**** MATERIAL SHOWN ****
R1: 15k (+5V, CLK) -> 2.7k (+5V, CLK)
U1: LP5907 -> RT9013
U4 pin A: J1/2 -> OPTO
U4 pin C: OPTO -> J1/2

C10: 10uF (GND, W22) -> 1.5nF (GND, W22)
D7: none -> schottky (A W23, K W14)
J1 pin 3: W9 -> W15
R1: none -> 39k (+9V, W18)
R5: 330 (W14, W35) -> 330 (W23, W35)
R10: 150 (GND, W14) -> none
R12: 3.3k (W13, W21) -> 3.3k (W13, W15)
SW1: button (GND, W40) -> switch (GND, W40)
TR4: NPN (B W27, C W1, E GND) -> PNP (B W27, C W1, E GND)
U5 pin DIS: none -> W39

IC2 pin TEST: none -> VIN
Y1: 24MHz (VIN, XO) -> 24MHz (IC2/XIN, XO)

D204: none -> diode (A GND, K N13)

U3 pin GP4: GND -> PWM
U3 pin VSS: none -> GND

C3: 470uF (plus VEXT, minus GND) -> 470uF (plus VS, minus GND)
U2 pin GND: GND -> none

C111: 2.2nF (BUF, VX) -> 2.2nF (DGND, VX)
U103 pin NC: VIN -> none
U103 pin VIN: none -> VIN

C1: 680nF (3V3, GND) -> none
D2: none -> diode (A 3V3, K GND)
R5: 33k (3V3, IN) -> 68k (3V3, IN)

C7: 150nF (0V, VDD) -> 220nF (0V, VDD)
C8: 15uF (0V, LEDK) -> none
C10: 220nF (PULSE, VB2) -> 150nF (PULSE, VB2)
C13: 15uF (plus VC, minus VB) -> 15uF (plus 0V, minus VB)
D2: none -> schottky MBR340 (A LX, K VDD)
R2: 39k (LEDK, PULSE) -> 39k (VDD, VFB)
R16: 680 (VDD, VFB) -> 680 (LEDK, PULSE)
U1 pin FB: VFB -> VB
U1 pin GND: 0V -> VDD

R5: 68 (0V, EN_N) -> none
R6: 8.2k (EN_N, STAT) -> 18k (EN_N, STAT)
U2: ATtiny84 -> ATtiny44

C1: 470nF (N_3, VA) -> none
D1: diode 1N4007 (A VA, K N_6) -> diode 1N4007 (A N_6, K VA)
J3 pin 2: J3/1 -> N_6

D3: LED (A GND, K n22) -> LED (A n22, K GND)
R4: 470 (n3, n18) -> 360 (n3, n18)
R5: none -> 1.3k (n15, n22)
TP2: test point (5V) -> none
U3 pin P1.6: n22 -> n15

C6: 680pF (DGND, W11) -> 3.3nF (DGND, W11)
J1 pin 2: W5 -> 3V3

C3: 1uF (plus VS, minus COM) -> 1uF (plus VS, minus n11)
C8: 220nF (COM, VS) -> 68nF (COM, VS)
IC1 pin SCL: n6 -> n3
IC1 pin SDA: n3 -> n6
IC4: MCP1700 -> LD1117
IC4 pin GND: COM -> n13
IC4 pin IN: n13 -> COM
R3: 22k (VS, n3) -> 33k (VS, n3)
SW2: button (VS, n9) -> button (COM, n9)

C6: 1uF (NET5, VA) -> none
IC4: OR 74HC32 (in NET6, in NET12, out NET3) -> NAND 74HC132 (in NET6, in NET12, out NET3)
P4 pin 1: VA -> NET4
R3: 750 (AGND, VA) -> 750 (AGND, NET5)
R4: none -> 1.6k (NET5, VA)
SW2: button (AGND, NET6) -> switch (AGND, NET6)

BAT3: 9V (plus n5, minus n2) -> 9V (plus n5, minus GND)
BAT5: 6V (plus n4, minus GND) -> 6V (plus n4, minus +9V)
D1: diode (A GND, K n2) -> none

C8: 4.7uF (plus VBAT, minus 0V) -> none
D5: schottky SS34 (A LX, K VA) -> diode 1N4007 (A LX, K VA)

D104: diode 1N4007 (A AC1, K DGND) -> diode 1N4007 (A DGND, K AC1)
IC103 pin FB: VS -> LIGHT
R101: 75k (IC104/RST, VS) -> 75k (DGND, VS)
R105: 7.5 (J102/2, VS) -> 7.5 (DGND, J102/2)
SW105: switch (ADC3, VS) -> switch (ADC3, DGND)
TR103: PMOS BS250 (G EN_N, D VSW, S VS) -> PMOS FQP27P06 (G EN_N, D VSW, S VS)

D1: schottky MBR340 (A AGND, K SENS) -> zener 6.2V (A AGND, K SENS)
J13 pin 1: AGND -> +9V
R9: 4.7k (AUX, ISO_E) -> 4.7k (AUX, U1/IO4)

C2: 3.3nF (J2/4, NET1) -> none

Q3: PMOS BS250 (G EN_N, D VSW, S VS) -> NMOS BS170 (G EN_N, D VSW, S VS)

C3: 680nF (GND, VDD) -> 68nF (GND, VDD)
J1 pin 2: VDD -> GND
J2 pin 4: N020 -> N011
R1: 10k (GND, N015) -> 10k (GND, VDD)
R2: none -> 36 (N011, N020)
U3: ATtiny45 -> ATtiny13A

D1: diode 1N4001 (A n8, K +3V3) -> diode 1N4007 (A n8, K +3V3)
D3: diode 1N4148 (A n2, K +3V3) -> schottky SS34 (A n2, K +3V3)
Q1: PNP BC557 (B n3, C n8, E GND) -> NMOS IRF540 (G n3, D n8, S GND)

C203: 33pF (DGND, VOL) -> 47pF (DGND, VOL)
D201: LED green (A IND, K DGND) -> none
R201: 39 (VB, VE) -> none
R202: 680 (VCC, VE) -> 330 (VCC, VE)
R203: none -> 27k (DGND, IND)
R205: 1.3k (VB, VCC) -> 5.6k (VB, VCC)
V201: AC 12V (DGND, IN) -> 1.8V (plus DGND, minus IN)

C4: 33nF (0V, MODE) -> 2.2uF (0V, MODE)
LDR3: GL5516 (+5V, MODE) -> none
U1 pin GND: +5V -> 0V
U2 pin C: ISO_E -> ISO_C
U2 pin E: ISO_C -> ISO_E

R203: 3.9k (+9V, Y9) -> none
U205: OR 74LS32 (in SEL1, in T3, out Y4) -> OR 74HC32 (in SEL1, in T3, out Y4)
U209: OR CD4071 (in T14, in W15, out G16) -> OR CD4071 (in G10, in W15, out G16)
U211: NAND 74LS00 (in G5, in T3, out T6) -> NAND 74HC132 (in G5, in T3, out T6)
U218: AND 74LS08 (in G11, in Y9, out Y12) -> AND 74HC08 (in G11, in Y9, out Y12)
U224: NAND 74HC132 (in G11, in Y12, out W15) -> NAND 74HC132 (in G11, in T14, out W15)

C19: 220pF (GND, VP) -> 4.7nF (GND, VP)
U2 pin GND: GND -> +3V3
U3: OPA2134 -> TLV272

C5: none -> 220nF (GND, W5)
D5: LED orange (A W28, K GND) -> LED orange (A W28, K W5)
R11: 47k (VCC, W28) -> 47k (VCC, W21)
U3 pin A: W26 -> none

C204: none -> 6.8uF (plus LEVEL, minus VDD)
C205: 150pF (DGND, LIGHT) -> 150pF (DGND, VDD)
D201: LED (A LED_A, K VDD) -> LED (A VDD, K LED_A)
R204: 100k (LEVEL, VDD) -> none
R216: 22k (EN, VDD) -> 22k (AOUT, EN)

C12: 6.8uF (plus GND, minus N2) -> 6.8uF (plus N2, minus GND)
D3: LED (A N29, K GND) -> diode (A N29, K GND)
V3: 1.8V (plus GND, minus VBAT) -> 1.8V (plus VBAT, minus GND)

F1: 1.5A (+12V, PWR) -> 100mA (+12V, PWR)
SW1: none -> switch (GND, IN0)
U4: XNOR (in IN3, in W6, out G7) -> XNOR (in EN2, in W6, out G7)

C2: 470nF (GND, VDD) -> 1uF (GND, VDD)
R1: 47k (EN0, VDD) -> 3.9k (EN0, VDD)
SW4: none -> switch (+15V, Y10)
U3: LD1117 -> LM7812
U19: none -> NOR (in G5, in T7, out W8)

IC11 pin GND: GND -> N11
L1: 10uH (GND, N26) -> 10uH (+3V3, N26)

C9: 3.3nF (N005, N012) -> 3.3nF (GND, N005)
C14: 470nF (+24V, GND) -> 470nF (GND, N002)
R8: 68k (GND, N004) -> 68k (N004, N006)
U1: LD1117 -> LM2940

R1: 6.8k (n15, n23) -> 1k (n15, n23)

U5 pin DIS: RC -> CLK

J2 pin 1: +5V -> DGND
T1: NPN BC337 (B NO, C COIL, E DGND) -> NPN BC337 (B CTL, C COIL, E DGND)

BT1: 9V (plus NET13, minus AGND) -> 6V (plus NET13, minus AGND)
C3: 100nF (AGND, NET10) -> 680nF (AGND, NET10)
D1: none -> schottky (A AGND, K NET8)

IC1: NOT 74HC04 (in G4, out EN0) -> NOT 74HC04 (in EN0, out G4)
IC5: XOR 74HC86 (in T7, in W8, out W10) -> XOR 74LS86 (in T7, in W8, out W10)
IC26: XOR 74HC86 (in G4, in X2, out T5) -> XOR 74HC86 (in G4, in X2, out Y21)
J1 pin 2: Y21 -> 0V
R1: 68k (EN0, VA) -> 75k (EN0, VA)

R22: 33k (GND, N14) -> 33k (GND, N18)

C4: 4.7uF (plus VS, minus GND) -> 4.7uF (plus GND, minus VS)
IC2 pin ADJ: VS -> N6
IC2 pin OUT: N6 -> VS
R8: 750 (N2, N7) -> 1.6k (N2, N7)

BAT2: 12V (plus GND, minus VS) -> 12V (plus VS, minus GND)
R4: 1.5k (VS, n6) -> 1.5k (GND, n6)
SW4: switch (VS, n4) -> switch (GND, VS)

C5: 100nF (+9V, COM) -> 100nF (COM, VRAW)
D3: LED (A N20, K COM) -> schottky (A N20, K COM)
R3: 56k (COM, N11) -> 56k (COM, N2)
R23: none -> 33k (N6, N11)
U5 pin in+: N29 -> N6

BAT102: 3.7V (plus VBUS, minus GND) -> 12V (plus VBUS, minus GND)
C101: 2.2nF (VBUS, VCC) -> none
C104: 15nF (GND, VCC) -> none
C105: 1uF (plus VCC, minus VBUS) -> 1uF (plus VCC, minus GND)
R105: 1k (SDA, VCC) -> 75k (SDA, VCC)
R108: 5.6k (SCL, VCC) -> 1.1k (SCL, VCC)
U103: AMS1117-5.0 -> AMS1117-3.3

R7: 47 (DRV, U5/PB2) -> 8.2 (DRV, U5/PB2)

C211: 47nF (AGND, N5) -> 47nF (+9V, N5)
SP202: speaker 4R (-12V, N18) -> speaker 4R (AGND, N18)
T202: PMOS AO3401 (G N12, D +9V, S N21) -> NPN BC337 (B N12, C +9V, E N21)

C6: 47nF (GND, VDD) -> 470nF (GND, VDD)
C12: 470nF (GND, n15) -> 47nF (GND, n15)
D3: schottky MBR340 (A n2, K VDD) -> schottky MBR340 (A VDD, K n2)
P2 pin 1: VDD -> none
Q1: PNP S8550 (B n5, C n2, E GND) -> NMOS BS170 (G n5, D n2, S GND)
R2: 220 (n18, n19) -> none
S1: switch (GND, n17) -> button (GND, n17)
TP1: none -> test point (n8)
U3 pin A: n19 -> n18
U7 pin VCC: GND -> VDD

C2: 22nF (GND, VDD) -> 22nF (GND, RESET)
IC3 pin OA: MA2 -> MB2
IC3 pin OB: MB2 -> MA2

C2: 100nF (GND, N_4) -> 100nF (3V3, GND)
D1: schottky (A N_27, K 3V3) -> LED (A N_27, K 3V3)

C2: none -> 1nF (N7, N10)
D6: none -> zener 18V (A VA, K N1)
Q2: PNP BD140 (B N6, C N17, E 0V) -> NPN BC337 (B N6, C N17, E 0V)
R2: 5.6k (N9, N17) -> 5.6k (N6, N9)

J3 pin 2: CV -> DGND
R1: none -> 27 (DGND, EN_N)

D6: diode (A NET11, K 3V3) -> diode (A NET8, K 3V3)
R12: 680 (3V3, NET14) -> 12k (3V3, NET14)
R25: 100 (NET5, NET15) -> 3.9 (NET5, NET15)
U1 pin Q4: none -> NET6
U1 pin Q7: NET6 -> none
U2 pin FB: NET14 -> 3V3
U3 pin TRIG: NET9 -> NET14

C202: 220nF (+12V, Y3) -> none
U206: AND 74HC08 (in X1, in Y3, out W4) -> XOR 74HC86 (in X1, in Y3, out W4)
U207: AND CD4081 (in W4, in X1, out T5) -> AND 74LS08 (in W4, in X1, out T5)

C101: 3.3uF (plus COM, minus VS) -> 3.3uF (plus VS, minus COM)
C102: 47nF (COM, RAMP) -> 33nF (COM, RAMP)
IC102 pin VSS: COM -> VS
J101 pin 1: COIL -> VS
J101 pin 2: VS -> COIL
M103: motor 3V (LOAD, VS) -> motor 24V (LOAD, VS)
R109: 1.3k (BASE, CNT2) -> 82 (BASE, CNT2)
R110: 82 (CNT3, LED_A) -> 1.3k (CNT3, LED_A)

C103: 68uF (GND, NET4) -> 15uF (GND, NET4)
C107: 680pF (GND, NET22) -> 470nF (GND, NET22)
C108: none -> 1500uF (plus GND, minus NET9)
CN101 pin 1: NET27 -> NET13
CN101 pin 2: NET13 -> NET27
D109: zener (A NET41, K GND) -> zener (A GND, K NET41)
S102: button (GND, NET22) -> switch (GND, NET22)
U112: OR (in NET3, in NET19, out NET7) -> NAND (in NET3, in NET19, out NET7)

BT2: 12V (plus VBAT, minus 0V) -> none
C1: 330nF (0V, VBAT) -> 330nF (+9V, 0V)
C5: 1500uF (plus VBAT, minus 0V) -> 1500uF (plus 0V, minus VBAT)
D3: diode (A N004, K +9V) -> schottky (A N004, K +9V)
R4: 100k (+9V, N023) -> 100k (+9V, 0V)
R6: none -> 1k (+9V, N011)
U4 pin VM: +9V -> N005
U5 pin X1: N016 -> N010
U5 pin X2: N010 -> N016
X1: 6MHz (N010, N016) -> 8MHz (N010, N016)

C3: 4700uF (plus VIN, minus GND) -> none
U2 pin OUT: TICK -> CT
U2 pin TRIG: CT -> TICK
****
TASK PROMPT: With the line holding "BAT2: 12V (plus" as the first and the line holding "C105: 1uF (plus" as the last, please transcribe exactly the lines of the material above in that range and nothing else.

RESPONSE TO THIS EXERCISE:
BAT2: 12V (plus GND, minus VS) -> 12V (plus VS, minus GND)
R4: 1.5k (VS, n6) -> 1.5k (GND, n6)
SW4: switch (VS, n4) -> switch (GND, VS)

C5: 100nF (+9V, COM) -> 100nF (COM, VRAW)
D3: LED (A N20, K COM) -> schottky (A N20, K COM)
R3: 56k (COM, N11) -> 56k (COM, N2)
R23: none -> 33k (N6, N11)
U5 pin in+: N29 -> N6

BAT102: 3.7V (plus VBUS, minus GND) -> 12V (plus VBUS, minus GND)
C101: 2.2nF (VBUS, VCC) -> none
C104: 15nF (GND, VCC) -> none
C105: 1uF (plus VCC, minus VBUS) -> 1uF (plus VCC, minus GND)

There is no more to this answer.